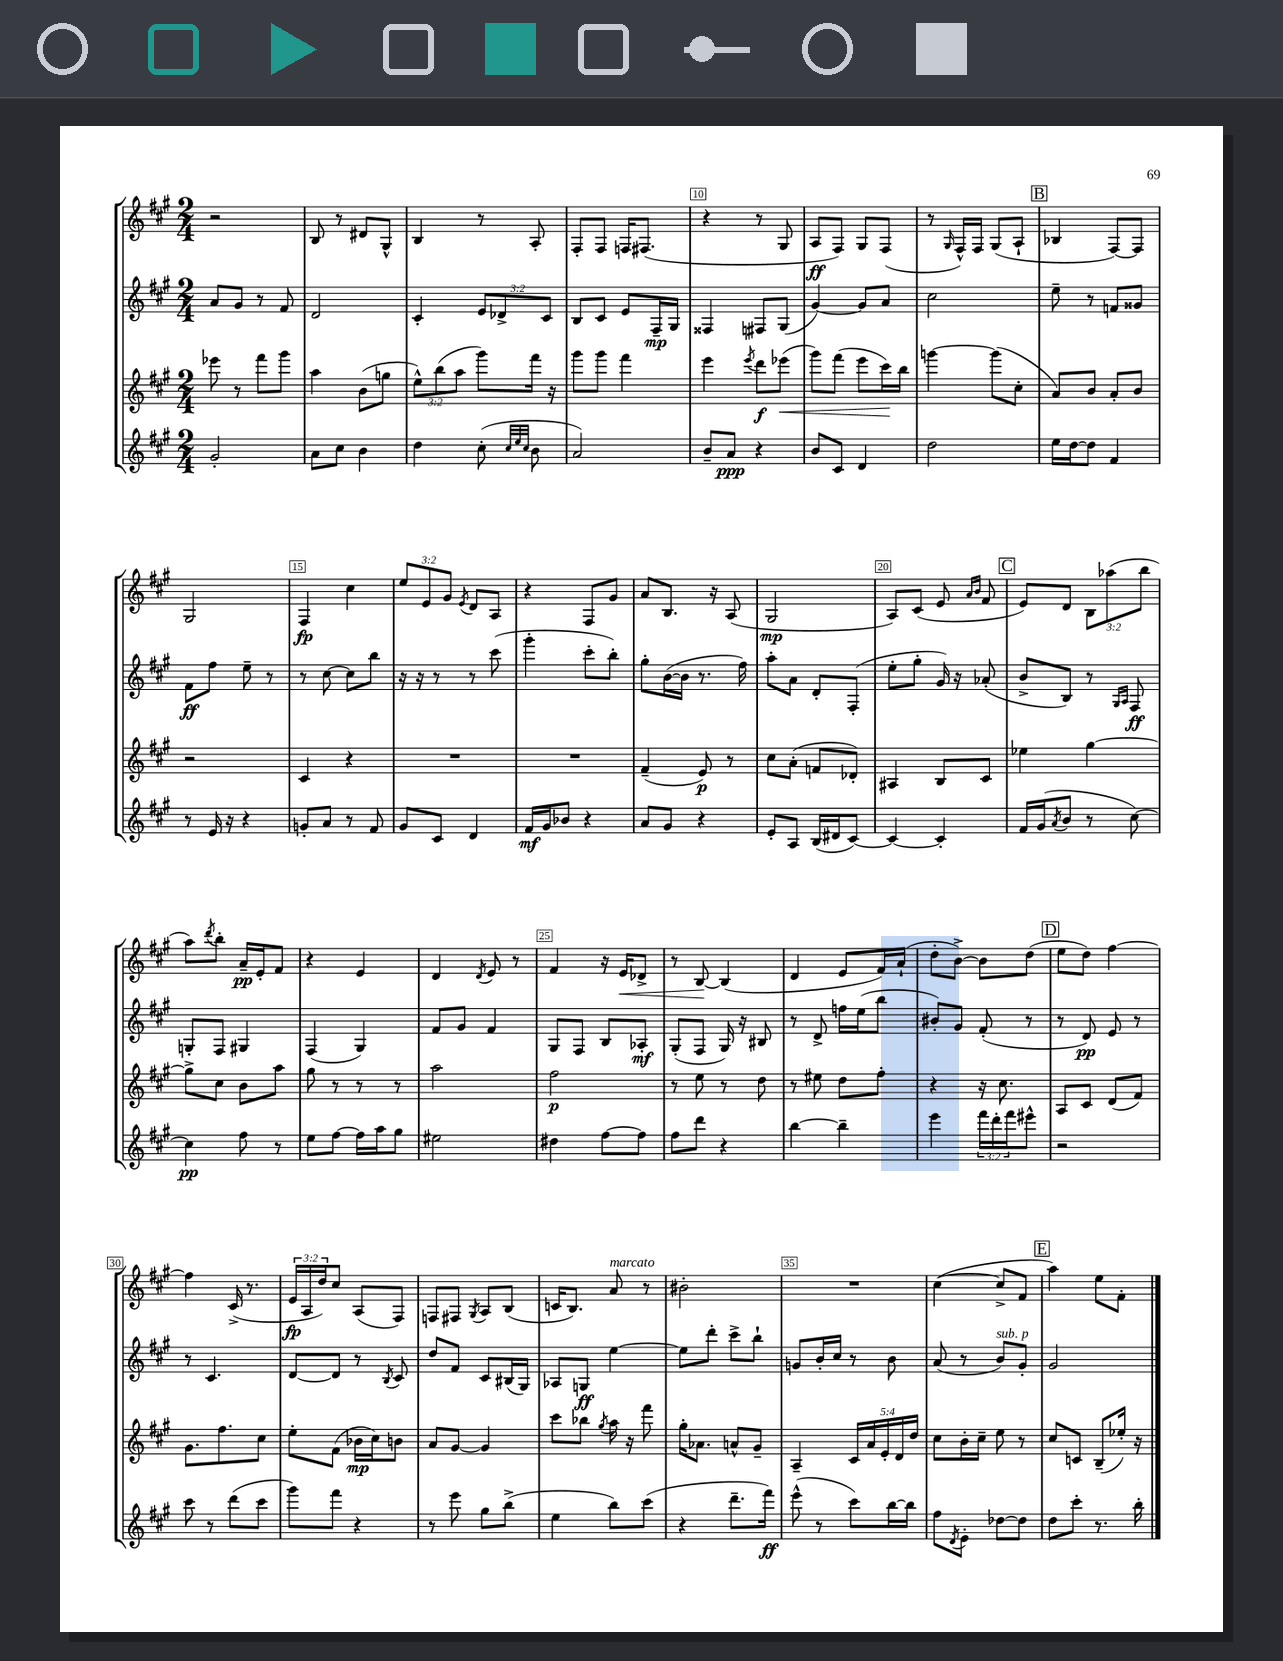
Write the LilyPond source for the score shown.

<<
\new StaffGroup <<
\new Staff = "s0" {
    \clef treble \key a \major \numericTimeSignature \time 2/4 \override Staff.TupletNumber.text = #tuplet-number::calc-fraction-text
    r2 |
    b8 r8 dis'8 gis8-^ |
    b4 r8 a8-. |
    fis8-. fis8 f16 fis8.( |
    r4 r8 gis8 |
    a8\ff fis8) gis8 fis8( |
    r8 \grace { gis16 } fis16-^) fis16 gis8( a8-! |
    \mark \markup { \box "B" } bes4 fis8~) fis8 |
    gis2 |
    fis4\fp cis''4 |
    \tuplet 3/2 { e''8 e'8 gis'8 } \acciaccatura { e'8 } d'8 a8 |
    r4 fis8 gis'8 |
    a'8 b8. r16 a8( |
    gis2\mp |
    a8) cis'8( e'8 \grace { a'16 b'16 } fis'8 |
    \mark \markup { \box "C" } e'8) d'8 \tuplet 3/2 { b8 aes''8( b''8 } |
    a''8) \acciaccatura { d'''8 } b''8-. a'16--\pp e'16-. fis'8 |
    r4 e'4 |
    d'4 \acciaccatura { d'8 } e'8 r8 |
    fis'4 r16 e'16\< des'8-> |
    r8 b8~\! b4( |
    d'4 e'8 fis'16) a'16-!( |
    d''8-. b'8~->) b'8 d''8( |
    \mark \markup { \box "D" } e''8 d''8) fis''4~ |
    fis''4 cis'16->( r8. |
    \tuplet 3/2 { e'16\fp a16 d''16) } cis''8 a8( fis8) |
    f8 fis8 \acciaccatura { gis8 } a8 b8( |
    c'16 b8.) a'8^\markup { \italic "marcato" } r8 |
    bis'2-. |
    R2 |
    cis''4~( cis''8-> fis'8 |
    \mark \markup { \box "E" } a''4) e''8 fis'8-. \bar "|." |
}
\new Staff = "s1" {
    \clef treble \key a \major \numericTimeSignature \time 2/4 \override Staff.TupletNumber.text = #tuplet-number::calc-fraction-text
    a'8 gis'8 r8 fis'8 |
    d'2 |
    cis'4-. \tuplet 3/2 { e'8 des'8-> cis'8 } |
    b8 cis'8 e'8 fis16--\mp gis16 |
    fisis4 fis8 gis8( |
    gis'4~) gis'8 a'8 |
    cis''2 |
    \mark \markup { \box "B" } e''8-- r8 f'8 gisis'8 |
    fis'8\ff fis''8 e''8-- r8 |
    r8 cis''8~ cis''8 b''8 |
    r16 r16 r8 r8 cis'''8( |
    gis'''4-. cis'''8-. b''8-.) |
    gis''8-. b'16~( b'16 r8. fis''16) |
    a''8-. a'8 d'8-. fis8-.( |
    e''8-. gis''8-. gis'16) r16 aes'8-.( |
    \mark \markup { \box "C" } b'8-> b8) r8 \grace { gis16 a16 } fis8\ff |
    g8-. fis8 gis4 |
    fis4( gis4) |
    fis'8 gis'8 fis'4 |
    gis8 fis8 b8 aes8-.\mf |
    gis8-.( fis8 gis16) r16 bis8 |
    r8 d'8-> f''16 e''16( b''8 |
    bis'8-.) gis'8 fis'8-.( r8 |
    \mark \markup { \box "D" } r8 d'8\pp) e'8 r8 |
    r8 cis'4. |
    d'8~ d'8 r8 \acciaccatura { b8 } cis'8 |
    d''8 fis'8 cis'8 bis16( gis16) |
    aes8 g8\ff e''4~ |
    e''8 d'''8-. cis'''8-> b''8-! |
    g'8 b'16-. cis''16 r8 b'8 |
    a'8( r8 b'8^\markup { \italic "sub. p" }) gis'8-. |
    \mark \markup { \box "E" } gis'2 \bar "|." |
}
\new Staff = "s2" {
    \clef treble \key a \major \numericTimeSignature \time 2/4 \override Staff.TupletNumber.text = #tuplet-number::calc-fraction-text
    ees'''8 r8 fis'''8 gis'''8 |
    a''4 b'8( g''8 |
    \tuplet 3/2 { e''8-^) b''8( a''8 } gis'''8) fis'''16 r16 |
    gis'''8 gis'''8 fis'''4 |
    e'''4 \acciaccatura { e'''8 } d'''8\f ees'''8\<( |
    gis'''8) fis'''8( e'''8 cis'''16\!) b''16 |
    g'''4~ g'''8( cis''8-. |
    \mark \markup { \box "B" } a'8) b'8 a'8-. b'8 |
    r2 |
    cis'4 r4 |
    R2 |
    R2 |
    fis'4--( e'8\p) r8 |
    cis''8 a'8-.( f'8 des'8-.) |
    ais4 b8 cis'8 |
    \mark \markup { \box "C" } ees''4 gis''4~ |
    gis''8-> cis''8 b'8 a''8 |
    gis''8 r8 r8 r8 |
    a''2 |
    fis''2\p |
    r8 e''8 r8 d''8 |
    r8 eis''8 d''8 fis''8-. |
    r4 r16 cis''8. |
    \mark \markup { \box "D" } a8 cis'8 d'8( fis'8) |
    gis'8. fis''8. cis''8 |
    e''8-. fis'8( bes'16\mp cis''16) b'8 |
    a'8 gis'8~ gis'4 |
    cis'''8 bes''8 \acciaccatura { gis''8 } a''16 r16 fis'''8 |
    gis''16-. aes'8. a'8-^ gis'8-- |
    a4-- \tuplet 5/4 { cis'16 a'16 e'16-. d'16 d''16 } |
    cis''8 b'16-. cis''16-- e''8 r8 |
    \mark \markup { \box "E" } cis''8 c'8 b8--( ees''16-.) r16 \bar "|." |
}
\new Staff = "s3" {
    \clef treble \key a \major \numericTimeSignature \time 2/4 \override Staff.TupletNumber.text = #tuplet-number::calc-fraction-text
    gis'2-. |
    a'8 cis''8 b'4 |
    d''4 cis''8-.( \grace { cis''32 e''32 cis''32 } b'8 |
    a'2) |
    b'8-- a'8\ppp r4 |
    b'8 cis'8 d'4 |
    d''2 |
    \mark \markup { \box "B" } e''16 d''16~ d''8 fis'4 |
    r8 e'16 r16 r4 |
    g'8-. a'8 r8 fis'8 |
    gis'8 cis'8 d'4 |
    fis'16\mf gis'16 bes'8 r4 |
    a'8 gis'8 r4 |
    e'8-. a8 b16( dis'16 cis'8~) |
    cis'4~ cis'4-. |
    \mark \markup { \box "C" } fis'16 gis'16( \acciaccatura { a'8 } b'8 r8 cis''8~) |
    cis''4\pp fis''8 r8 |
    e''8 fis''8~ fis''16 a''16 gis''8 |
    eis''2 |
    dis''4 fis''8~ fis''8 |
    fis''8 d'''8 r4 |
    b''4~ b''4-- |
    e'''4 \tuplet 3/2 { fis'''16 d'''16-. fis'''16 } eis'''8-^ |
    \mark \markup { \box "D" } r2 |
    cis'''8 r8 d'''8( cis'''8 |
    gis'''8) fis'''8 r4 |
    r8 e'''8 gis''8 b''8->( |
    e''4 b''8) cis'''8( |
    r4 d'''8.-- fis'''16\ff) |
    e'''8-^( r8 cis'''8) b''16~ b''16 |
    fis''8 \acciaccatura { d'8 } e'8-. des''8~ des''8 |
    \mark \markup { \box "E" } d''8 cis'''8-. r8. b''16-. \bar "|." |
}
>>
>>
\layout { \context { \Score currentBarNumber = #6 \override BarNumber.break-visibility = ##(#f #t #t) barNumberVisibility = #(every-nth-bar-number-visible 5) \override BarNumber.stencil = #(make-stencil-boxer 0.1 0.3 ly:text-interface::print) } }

**TASK GOAL**
Return each line of the listing that contains the string "italic", treating uppercase and lowercase letters as distinct.

**FINAL RESULT**
    c'16 b8.) a'8^\markup { \italic "marcato" } r8 |
    a'8( r8 b'8^\markup { \italic "sub. p" }) gis'8-. |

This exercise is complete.